> _Data under study_
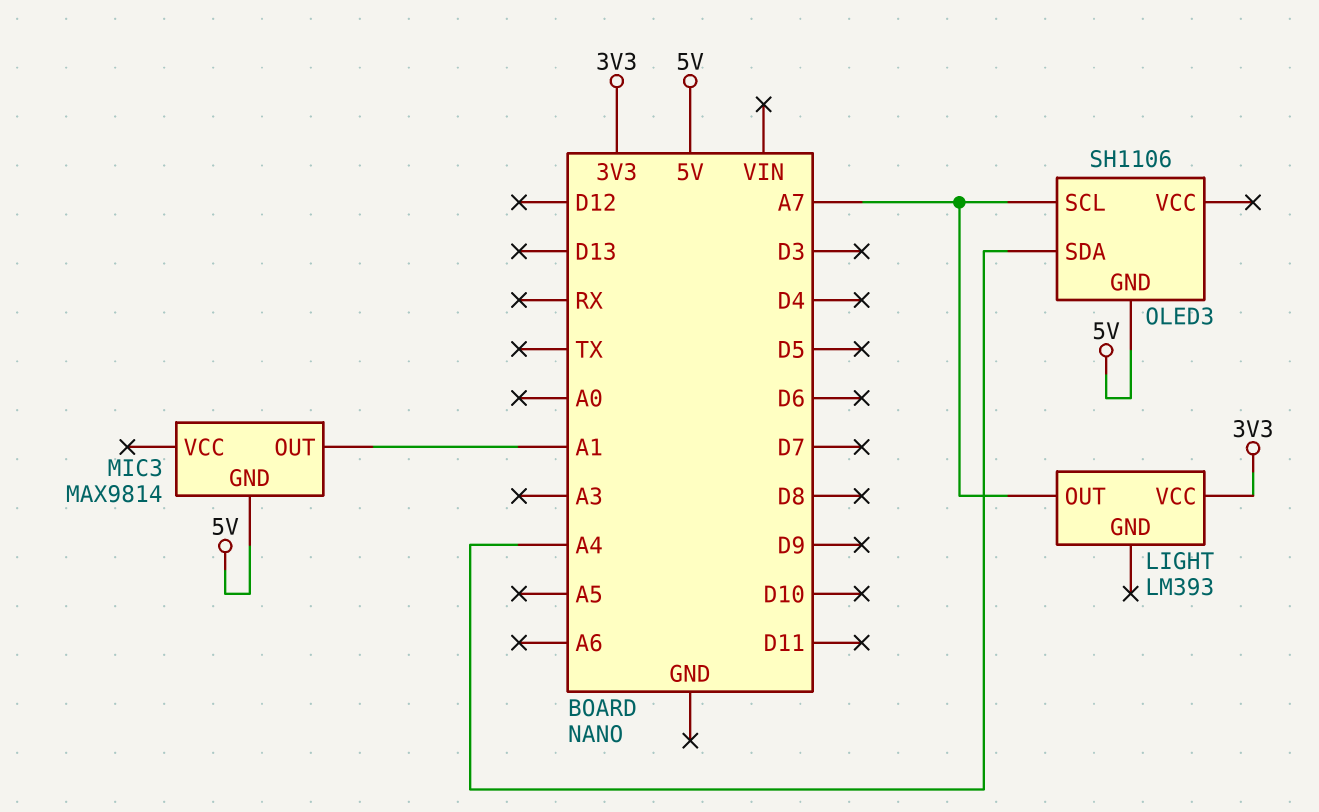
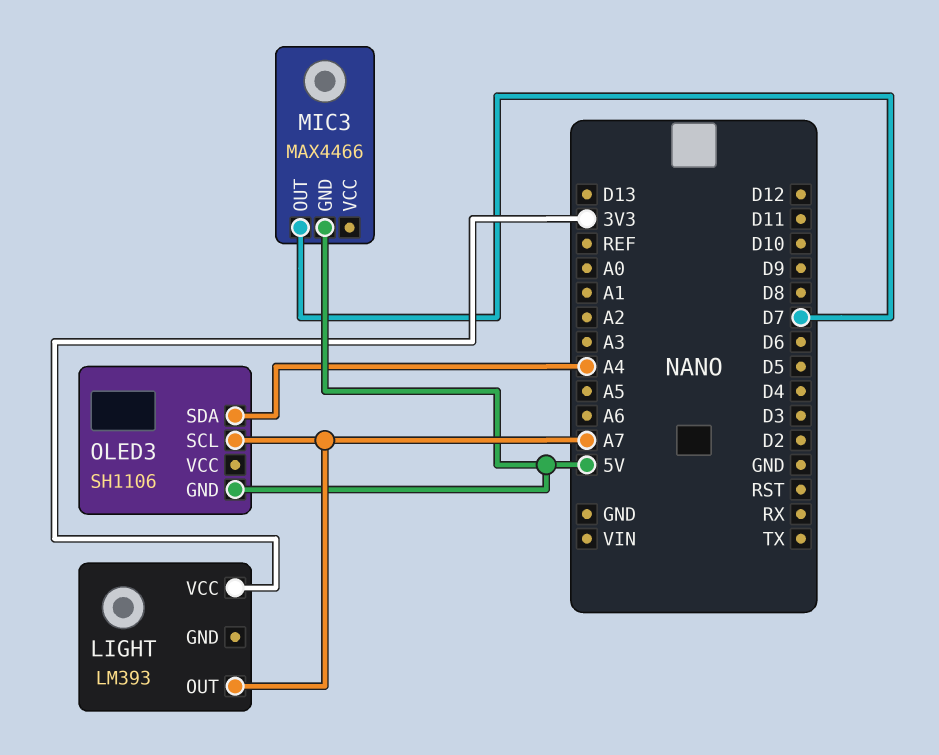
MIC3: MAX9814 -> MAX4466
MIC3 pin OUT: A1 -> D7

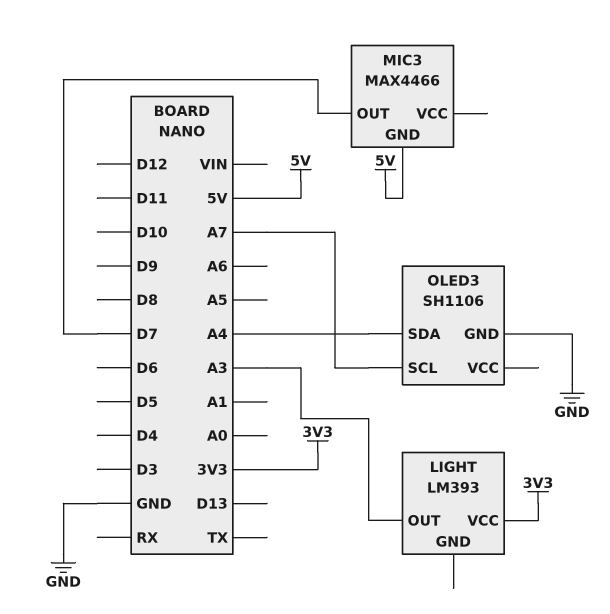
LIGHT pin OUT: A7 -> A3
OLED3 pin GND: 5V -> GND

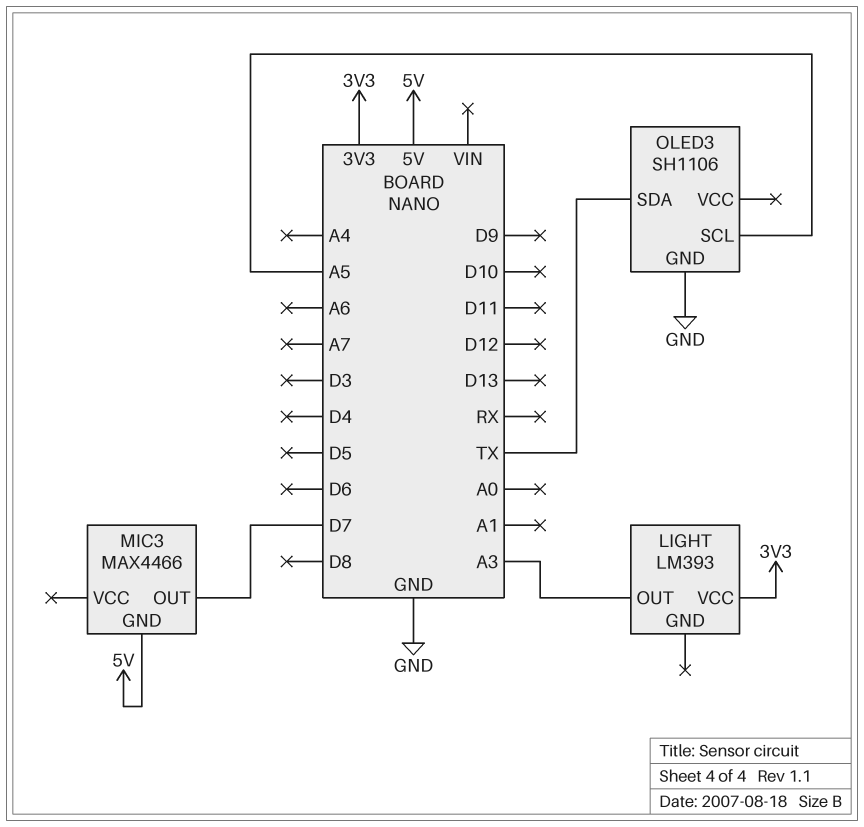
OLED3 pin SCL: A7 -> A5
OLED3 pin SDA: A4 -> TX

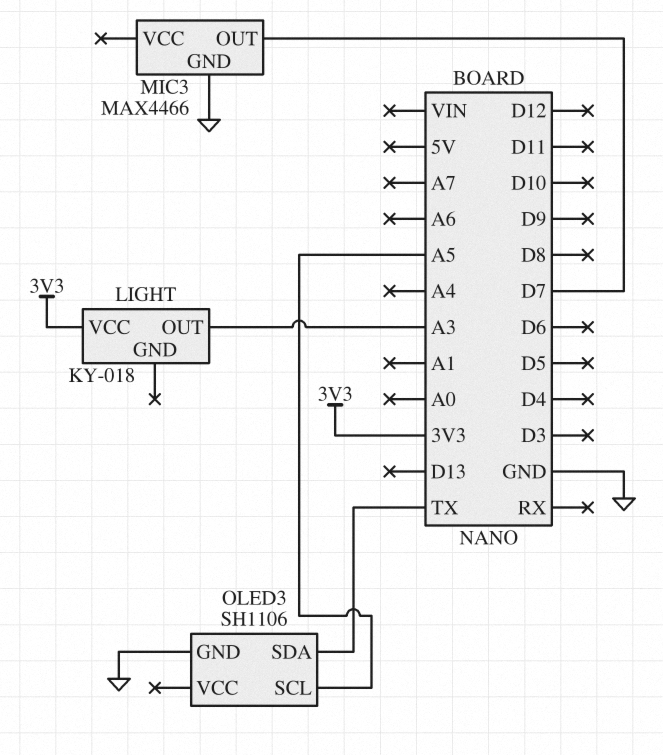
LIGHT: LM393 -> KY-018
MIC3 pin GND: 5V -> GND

> _Work order_
Which lines run from the one that holds "MIC3 pin OUT: A1 -> D7" to the final line of the records above? Return them exactly, and skip the pictures.

> _Solution to this task_
MIC3 pin OUT: A1 -> D7

LIGHT pin OUT: A7 -> A3
OLED3 pin GND: 5V -> GND

OLED3 pin SCL: A7 -> A5
OLED3 pin SDA: A4 -> TX

LIGHT: LM393 -> KY-018
MIC3 pin GND: 5V -> GND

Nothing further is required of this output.